» **Exercise objective**: Through the end of the data below, output every line exactly, beginning with the line that contains "none -> blue slope C3:D4 level 1 top C".

» **Input data**:
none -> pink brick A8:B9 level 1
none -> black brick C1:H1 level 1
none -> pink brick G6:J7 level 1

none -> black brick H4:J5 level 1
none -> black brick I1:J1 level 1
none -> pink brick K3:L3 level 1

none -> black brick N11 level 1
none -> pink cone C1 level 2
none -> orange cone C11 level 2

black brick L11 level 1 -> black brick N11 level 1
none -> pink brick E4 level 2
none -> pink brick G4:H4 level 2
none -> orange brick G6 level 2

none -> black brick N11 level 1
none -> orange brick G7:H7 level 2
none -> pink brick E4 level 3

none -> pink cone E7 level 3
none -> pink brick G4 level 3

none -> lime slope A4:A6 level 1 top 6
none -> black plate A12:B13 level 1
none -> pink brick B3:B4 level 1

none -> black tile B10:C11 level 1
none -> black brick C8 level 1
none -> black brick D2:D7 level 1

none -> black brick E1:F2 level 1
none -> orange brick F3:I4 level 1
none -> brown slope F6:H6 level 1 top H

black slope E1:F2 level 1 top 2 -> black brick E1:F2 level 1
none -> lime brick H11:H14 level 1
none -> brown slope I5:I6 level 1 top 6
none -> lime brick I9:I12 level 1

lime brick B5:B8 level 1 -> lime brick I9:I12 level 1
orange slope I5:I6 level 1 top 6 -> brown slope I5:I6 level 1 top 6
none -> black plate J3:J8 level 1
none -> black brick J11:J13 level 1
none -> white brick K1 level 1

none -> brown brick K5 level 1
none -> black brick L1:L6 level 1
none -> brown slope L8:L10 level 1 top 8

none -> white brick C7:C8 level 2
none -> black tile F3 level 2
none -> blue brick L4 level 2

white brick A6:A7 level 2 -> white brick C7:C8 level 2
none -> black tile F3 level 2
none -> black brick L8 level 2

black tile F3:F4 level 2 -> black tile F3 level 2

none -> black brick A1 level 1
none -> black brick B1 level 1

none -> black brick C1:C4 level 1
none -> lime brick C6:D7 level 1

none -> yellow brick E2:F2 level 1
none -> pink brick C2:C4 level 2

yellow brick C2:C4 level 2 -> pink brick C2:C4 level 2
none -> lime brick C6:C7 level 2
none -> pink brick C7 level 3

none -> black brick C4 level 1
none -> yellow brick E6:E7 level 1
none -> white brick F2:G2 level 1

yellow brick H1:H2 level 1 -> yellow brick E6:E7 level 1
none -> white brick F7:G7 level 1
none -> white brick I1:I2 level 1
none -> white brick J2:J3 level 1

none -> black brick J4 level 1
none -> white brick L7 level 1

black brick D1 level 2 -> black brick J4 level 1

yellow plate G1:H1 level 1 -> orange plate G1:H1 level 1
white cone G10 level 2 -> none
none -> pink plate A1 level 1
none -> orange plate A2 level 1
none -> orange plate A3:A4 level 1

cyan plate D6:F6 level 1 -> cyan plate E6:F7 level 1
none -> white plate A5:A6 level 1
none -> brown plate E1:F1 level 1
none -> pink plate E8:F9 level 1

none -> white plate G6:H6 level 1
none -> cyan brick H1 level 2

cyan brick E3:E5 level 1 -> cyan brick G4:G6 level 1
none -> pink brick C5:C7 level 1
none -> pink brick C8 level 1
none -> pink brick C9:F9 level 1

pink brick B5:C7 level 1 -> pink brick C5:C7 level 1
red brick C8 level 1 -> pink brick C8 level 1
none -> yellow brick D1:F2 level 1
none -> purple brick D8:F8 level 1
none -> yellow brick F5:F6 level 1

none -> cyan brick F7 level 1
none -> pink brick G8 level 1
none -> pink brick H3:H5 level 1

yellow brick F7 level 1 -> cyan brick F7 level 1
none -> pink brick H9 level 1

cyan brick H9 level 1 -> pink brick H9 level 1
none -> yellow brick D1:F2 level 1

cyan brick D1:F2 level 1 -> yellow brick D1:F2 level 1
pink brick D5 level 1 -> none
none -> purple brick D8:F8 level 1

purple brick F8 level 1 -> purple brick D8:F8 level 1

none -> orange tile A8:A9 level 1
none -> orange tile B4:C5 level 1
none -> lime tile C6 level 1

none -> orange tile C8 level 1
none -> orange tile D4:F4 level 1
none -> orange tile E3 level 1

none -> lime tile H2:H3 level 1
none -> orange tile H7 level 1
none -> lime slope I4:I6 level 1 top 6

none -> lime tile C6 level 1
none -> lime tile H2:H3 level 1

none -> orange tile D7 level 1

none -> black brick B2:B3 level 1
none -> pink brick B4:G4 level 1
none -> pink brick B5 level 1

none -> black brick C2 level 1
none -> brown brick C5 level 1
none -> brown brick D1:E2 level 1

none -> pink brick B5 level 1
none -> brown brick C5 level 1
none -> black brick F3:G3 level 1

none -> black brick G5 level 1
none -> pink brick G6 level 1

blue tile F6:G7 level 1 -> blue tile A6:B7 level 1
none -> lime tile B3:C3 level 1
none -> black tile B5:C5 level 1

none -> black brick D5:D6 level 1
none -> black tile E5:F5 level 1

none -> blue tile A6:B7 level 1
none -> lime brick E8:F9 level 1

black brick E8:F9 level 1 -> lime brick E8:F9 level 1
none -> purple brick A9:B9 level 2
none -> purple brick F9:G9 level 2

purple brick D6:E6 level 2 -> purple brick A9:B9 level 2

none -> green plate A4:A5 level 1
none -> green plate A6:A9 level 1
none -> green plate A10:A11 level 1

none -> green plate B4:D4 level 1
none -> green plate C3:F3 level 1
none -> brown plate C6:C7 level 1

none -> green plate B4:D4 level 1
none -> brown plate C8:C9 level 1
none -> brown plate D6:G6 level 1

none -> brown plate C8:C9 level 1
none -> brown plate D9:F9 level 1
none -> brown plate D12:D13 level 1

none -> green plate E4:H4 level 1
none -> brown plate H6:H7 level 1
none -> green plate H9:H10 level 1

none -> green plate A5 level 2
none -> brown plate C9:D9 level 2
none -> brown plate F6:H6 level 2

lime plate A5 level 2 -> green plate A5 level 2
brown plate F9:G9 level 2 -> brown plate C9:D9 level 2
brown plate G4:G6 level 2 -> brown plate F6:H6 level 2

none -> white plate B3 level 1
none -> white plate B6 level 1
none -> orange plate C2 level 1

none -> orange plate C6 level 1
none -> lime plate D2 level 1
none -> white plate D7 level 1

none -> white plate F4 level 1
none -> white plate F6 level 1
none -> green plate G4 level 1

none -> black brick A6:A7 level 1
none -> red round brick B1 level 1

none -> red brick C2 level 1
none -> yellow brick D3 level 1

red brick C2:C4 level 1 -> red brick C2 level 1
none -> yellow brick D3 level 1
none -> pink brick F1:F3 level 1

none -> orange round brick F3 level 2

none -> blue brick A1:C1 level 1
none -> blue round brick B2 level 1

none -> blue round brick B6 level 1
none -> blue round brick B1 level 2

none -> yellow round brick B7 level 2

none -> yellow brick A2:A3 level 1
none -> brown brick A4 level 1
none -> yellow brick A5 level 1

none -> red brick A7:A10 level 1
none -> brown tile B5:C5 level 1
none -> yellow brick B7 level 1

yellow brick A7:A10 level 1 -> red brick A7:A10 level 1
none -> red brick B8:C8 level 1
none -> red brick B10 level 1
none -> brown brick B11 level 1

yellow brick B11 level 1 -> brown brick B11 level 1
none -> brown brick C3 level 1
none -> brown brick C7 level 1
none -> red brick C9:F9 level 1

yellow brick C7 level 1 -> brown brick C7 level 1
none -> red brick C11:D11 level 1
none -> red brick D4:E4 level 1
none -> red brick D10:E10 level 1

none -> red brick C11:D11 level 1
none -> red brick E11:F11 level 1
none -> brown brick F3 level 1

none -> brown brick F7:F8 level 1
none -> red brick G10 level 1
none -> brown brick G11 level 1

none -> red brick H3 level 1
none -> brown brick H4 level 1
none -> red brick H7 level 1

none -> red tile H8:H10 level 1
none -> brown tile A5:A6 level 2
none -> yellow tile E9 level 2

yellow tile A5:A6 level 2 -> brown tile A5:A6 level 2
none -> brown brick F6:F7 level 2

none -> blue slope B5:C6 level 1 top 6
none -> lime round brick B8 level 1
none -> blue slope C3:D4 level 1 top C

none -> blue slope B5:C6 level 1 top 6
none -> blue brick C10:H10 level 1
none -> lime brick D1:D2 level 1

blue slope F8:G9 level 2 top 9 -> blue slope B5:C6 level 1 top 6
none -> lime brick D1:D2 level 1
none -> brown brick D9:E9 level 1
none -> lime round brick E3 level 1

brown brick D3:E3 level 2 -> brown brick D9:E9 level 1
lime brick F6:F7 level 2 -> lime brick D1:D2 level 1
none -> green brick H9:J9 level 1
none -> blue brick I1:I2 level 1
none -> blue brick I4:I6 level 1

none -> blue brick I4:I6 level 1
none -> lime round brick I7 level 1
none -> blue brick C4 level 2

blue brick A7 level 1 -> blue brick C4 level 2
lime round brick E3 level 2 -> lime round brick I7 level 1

» **Result below**:
none -> blue slope C3:D4 level 1 top C

none -> blue slope B5:C6 level 1 top 6
none -> blue brick C10:H10 level 1
none -> lime brick D1:D2 level 1

blue slope F8:G9 level 2 top 9 -> blue slope B5:C6 level 1 top 6
none -> lime brick D1:D2 level 1
none -> brown brick D9:E9 level 1
none -> lime round brick E3 level 1

brown brick D3:E3 level 2 -> brown brick D9:E9 level 1
lime brick F6:F7 level 2 -> lime brick D1:D2 level 1
none -> green brick H9:J9 level 1
none -> blue brick I1:I2 level 1
none -> blue brick I4:I6 level 1

none -> blue brick I4:I6 level 1
none -> lime round brick I7 level 1
none -> blue brick C4 level 2

blue brick A7 level 1 -> blue brick C4 level 2
lime round brick E3 level 2 -> lime round brick I7 level 1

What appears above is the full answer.